### Job
Arrange as a Markdown table, with columns n and Line, the part of the records that opens with the line containing "russet (695, 826)" and closes with the line containing "Lisa (188, 183)", both included, numbering each row and leaving out blank lines.

### Rows
□ □ □ □ □
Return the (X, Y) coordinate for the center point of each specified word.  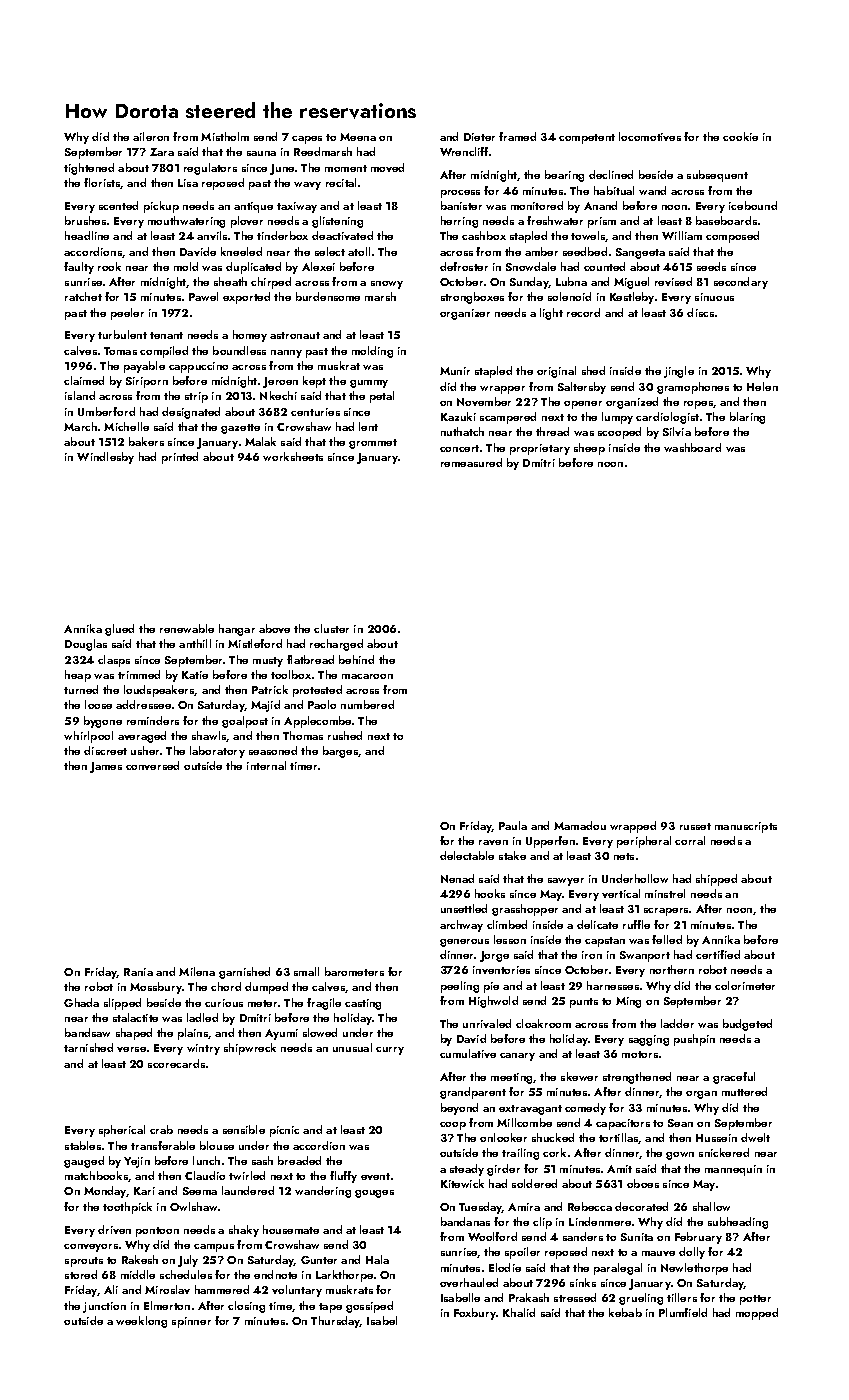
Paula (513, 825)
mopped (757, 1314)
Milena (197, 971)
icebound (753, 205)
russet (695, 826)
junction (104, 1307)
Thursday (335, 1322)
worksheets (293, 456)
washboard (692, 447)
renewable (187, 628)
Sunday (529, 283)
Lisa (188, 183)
□ □ □ □ □
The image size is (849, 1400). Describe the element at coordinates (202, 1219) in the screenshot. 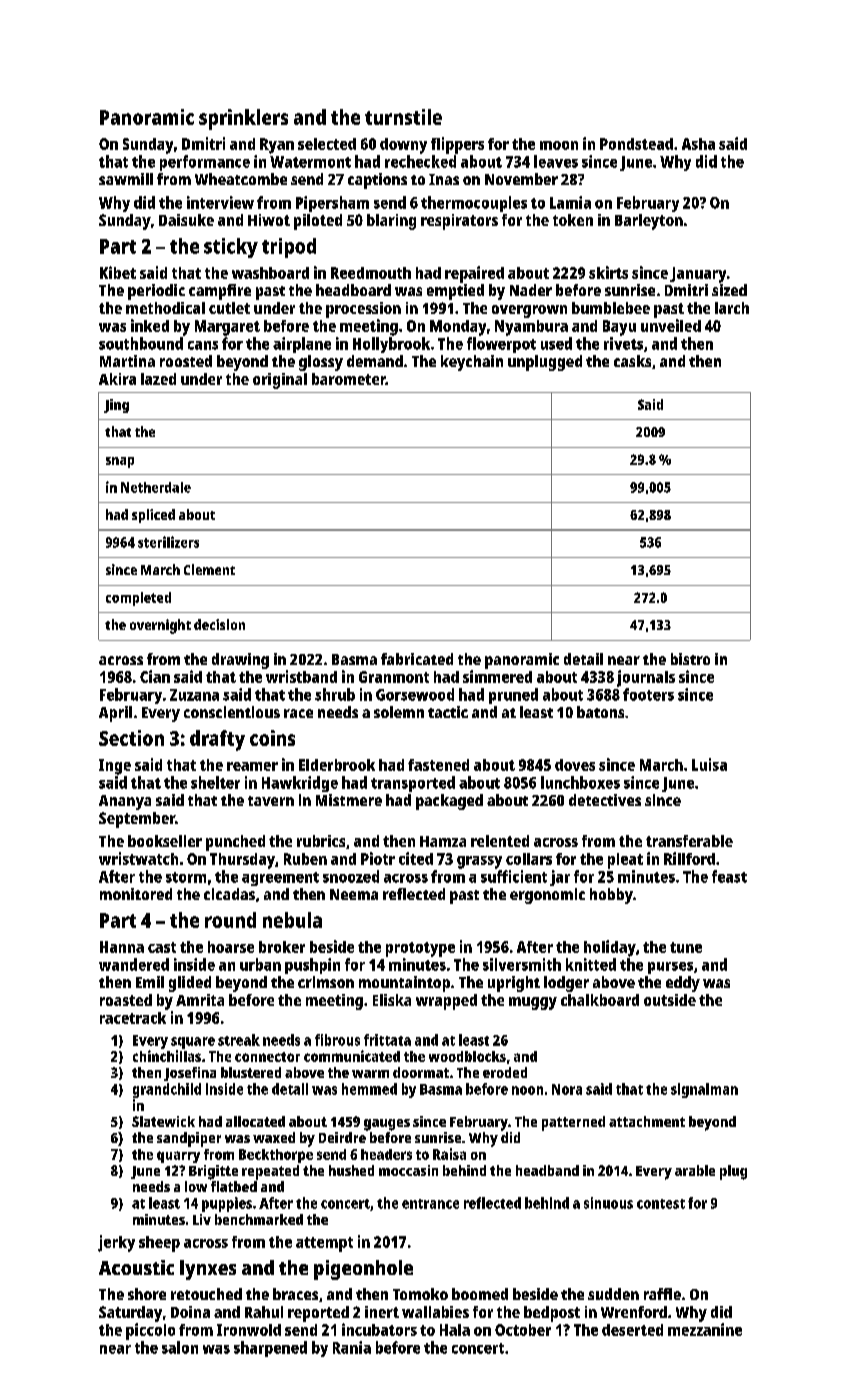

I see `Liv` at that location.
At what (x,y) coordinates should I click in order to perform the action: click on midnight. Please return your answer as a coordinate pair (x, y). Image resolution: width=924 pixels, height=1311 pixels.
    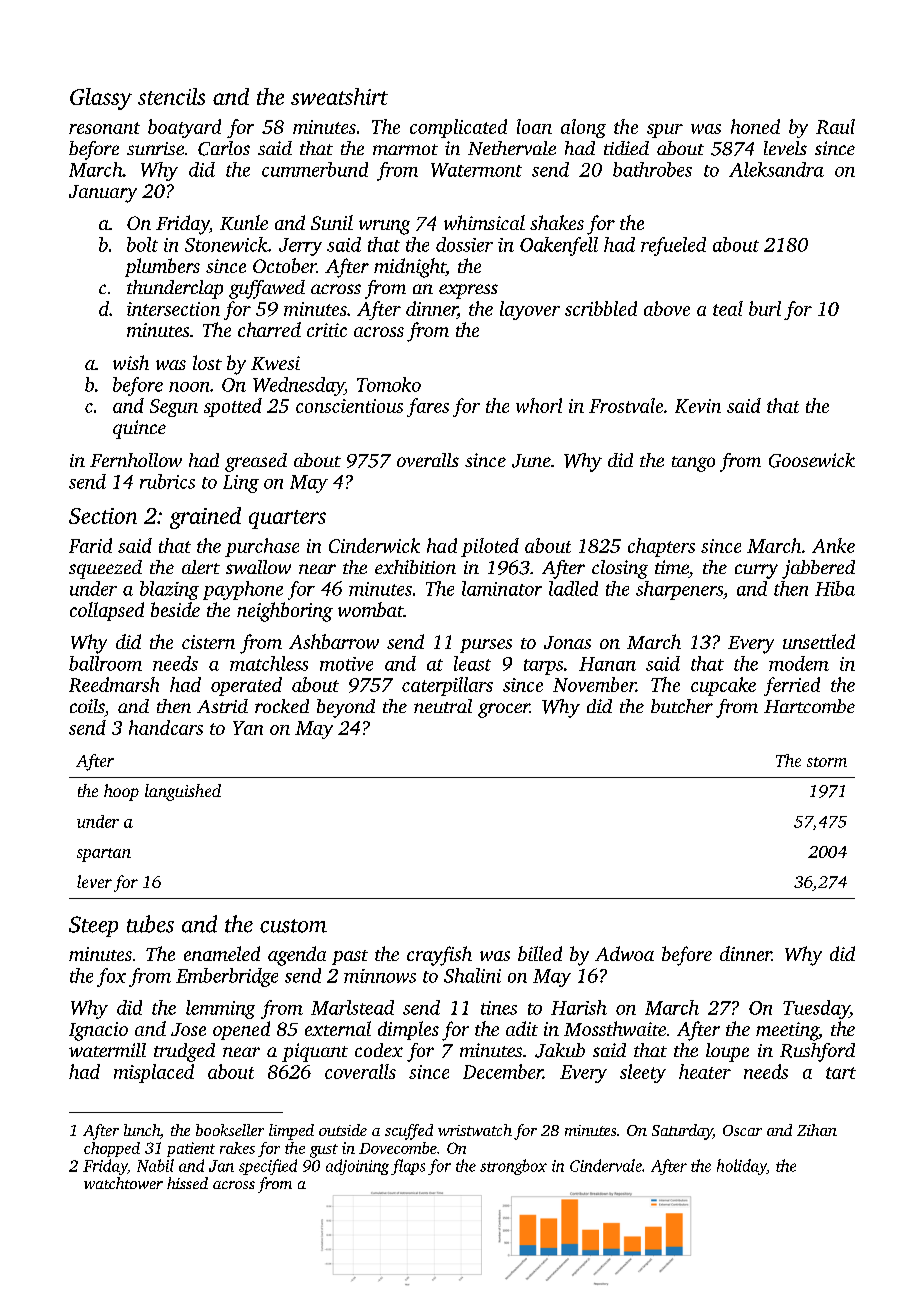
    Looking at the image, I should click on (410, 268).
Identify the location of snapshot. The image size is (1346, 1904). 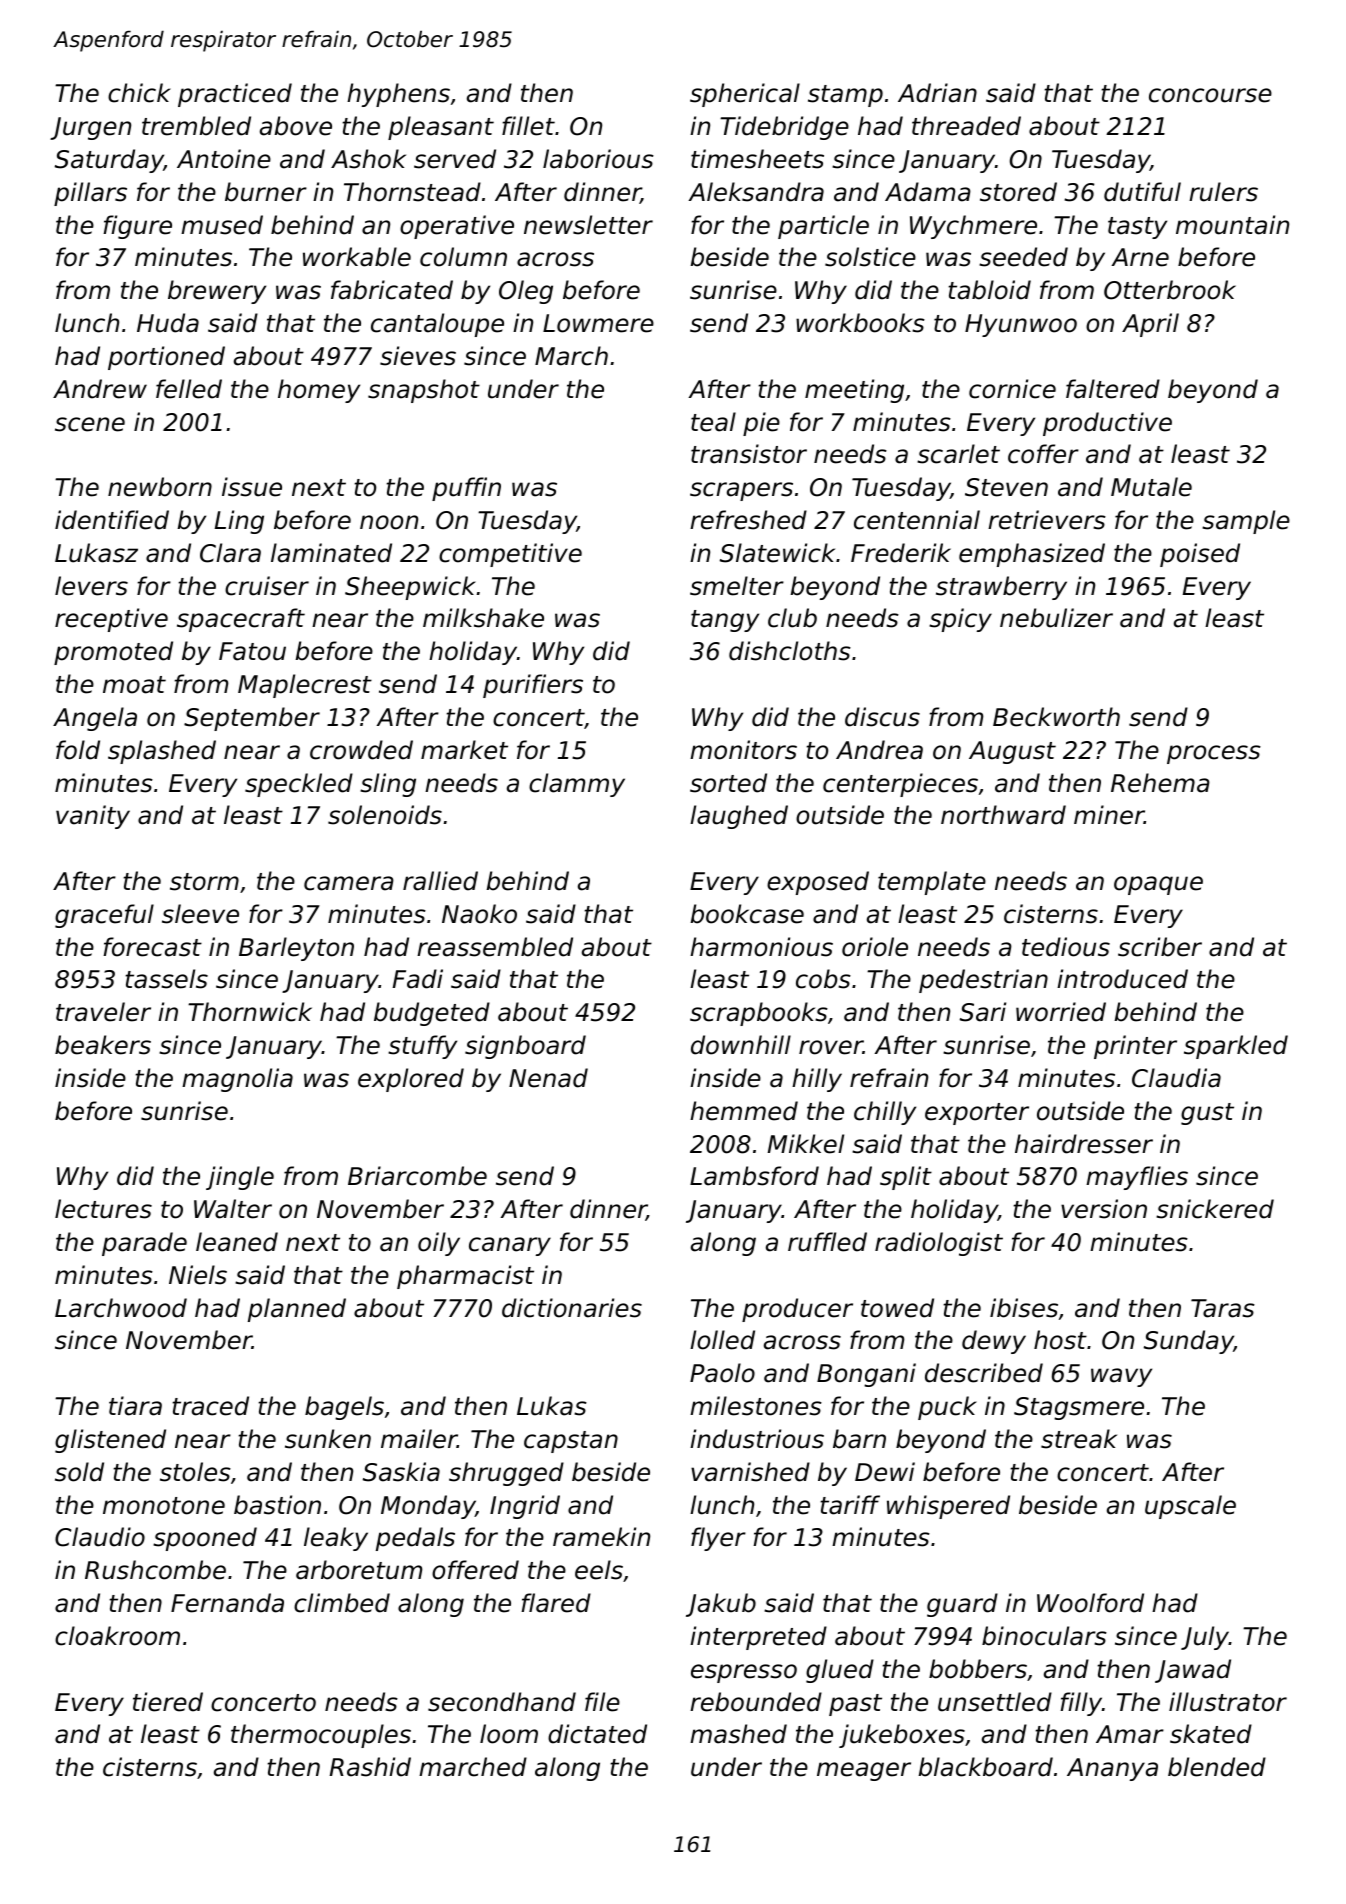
□ □ □ □ □
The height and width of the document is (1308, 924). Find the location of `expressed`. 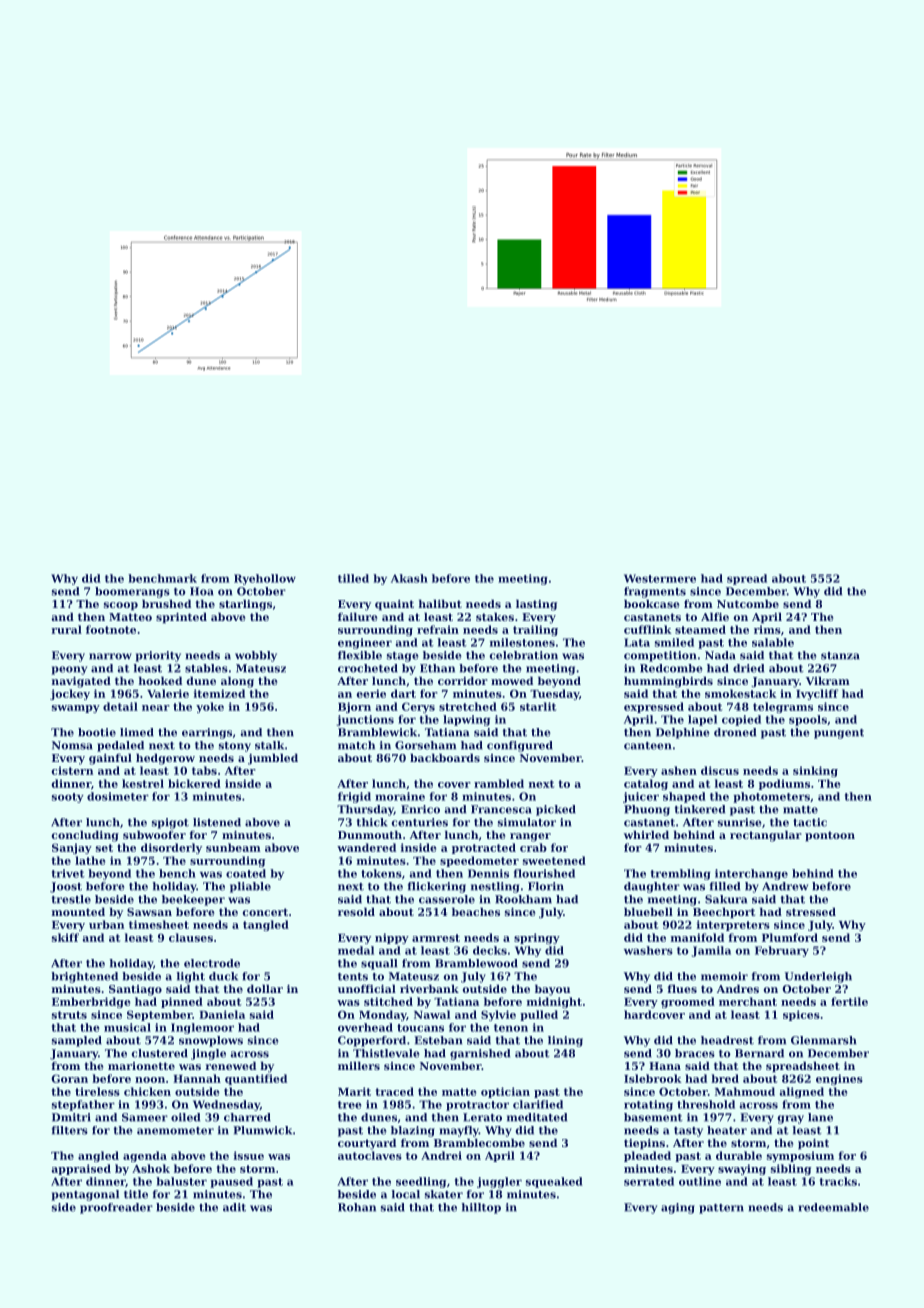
□ □ □ □ □
### Solved exercise
| n | Line |
|---|---|
| 1 | russet (695, 826) |
| 2 | junction (104, 1307) |
| 3 | Thursday (335, 1322) |
| 4 | worksheets (293, 456) |
| 5 | washboard (692, 447) |
| 6 | renewable (187, 628) |
| 7 | Sunday (529, 283) |
| 8 | Lisa (188, 183) |